## What you should do
The required output is the exact run of lines below that opens at the line with "none -> pink brick F9:H9 level 1" and closes at the line with "none -> lime brick H14 level 3".

Scene change data
╔══

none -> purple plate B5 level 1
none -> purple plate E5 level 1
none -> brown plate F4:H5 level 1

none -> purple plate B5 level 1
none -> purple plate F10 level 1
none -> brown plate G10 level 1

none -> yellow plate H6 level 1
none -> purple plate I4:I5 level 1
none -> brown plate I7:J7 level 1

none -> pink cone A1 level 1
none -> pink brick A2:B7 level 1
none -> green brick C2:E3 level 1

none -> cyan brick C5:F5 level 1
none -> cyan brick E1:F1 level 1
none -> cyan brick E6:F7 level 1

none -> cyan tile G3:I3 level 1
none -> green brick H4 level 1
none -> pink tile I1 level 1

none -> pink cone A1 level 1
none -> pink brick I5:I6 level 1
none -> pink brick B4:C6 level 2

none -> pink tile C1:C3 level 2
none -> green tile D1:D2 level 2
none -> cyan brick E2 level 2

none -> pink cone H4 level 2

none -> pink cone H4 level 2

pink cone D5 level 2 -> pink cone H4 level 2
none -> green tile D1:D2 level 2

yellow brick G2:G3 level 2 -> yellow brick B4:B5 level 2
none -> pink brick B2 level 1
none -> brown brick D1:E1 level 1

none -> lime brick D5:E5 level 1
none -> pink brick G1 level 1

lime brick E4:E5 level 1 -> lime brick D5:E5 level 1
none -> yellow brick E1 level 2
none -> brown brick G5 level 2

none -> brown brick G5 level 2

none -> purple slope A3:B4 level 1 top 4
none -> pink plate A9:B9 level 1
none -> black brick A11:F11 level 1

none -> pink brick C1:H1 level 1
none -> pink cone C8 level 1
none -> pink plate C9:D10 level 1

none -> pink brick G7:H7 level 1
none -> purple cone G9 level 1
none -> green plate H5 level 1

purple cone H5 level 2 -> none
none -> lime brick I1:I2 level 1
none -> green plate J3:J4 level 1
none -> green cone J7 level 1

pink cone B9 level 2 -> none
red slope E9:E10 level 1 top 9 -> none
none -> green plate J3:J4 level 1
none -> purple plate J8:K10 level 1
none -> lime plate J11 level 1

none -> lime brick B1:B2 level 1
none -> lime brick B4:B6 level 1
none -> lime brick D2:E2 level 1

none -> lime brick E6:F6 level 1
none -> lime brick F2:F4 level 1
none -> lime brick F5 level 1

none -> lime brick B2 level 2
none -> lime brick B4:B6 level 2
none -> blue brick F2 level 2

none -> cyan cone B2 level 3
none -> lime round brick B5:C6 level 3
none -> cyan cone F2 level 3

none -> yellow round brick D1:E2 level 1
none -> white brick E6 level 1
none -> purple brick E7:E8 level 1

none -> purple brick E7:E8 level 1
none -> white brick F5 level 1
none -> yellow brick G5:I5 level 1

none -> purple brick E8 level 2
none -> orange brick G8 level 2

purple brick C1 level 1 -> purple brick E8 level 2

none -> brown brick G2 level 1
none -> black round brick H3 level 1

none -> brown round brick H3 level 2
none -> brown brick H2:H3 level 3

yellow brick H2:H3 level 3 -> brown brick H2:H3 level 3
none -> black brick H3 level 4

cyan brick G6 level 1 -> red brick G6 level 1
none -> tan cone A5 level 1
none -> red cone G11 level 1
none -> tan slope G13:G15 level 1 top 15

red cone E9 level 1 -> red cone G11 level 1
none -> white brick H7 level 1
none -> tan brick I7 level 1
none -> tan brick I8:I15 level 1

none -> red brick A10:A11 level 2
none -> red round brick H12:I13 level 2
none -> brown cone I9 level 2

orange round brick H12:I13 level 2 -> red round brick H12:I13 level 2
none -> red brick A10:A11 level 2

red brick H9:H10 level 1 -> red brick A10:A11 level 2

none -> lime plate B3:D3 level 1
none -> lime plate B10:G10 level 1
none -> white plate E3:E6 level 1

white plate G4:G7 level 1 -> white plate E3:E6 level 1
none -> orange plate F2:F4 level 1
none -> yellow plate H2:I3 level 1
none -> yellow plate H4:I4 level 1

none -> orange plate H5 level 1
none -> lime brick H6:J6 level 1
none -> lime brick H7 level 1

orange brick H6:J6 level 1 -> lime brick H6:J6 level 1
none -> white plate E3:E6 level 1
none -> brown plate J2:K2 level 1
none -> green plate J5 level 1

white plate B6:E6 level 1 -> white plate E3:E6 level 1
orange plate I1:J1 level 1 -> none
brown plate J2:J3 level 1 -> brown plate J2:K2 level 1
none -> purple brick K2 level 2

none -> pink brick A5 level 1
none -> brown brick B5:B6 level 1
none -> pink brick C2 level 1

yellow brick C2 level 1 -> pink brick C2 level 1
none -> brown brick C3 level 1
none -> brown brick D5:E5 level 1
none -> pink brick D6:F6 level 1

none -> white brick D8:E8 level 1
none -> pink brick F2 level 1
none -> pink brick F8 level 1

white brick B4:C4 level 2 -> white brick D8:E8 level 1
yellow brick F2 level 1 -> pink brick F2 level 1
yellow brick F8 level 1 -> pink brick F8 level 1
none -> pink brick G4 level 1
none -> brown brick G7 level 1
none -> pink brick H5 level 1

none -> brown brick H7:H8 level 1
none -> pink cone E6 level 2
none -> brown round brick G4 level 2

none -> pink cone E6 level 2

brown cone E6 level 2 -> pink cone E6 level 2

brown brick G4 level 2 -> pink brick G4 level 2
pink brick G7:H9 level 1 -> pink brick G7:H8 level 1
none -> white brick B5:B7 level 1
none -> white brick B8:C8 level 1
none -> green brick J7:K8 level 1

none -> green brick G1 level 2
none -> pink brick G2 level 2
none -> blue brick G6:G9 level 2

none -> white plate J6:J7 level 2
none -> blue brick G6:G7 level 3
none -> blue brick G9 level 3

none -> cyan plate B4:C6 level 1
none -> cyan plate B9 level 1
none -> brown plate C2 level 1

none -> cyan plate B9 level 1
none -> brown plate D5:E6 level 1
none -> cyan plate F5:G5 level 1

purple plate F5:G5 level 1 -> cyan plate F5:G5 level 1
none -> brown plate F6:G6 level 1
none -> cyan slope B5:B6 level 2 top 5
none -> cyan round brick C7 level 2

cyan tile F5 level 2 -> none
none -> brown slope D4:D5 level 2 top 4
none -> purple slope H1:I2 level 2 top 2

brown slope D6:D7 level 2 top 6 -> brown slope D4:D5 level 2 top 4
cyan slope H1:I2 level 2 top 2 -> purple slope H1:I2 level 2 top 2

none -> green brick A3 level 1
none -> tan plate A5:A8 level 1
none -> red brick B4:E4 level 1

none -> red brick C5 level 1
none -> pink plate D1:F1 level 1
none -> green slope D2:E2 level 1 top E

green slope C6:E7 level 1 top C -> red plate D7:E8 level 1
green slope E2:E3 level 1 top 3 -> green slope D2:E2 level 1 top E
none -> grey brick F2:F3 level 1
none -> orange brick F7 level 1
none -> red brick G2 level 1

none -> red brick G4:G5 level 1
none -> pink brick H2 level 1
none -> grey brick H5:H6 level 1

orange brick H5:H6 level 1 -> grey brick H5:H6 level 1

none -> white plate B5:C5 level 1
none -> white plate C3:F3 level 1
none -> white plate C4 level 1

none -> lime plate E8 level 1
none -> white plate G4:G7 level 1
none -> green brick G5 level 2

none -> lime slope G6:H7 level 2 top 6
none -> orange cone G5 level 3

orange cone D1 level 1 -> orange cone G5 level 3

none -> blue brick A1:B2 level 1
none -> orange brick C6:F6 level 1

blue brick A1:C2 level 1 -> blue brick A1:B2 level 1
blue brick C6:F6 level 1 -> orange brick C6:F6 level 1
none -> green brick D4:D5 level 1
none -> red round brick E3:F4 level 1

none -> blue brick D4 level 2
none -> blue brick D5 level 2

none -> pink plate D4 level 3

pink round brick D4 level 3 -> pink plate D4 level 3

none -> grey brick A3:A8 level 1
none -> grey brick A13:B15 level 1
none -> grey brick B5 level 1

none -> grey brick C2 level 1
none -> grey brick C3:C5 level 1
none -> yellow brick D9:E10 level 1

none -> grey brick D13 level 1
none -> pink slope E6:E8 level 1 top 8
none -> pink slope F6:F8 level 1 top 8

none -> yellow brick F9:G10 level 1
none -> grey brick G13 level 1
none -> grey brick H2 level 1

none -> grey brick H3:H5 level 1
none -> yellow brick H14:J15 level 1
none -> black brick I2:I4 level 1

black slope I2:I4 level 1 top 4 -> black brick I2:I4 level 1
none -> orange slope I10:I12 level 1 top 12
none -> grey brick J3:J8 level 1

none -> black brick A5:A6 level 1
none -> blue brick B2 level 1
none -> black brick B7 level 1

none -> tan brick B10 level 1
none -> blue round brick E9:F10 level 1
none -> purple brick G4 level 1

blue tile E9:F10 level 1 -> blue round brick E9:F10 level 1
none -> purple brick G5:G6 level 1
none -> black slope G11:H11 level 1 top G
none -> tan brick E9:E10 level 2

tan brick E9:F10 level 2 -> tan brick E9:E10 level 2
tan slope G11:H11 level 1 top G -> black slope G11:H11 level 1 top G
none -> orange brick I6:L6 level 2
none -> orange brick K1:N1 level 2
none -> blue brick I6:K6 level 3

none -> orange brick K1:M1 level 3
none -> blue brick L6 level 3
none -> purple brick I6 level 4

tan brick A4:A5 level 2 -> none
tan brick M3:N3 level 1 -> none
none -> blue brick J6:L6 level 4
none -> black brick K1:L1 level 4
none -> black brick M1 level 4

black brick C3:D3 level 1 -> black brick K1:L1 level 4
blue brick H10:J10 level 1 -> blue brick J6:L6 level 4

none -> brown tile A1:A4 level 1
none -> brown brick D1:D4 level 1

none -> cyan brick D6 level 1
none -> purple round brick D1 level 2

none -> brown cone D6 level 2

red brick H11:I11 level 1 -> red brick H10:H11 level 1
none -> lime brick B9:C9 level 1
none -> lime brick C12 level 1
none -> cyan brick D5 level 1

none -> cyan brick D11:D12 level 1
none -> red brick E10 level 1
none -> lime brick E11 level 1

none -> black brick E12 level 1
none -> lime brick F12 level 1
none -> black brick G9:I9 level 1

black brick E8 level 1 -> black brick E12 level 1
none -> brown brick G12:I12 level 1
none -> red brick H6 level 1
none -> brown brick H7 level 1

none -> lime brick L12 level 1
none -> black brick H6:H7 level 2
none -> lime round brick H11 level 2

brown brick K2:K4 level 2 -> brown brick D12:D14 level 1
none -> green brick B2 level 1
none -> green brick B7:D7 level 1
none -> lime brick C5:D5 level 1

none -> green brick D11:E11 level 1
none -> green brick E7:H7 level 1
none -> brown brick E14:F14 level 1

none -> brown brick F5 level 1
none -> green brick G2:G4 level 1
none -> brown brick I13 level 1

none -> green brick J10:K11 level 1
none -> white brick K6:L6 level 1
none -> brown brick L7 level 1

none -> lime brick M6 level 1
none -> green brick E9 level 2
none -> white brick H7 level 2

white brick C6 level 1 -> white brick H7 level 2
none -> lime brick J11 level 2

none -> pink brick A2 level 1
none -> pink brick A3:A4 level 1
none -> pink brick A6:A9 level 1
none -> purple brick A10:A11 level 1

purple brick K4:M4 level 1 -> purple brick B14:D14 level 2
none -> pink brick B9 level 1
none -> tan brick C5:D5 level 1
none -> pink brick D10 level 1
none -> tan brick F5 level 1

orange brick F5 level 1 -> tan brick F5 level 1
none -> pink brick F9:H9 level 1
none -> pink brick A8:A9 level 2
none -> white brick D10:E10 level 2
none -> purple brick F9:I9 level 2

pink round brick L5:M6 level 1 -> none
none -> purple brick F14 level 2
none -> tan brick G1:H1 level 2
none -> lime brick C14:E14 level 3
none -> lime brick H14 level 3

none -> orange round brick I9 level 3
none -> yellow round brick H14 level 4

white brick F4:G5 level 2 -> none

╚══

## Written solution
none -> pink brick F9:H9 level 1
none -> pink brick A8:A9 level 2
none -> white brick D10:E10 level 2
none -> purple brick F9:I9 level 2

pink round brick L5:M6 level 1 -> none
none -> purple brick F14 level 2
none -> tan brick G1:H1 level 2
none -> lime brick C14:E14 level 3
none -> lime brick H14 level 3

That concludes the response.